### Directions for this task
Copy out every line in the entries below that contains the word "orange".

### Exercise data
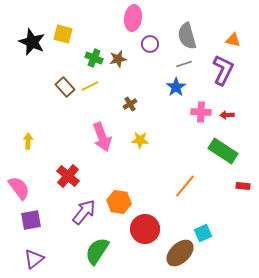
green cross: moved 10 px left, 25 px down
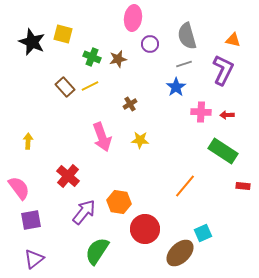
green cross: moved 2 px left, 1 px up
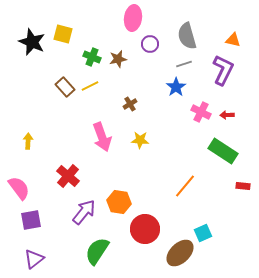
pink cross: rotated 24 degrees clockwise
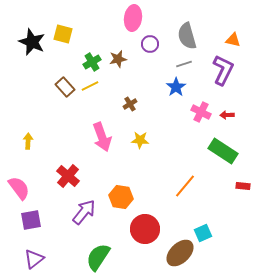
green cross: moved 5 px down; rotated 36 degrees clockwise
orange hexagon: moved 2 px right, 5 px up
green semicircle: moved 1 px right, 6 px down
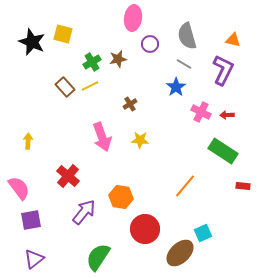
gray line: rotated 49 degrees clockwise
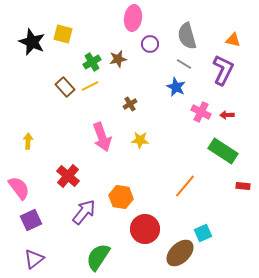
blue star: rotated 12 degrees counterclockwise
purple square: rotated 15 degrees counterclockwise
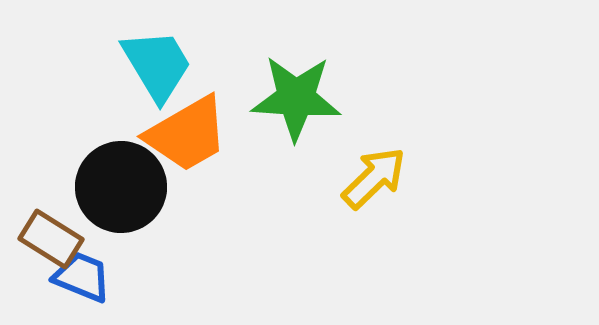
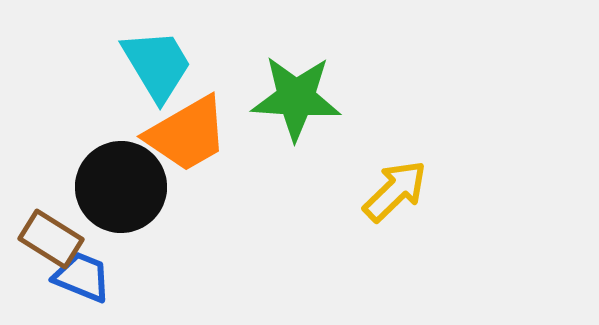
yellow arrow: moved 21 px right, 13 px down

==

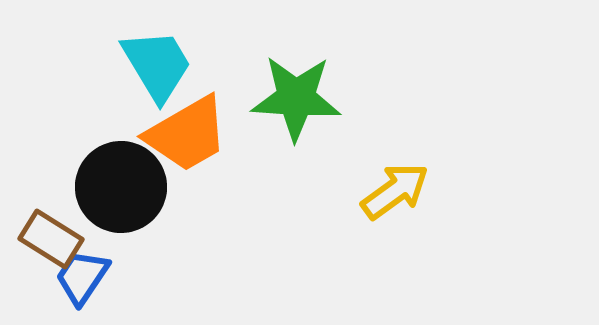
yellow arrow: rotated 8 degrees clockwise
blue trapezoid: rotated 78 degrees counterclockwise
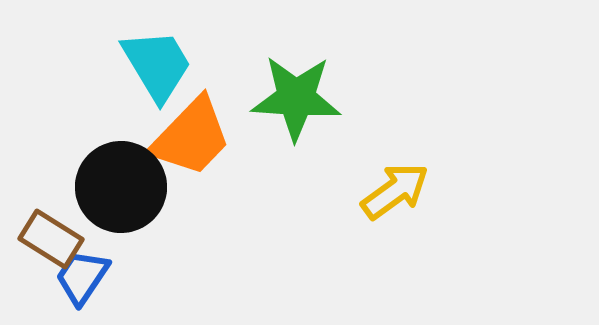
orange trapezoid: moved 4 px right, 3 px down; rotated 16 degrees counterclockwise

### Result for this task
orange hexagon: moved 2 px right, 5 px up
orange trapezoid: moved 4 px right, 3 px down; rotated 16 degrees counterclockwise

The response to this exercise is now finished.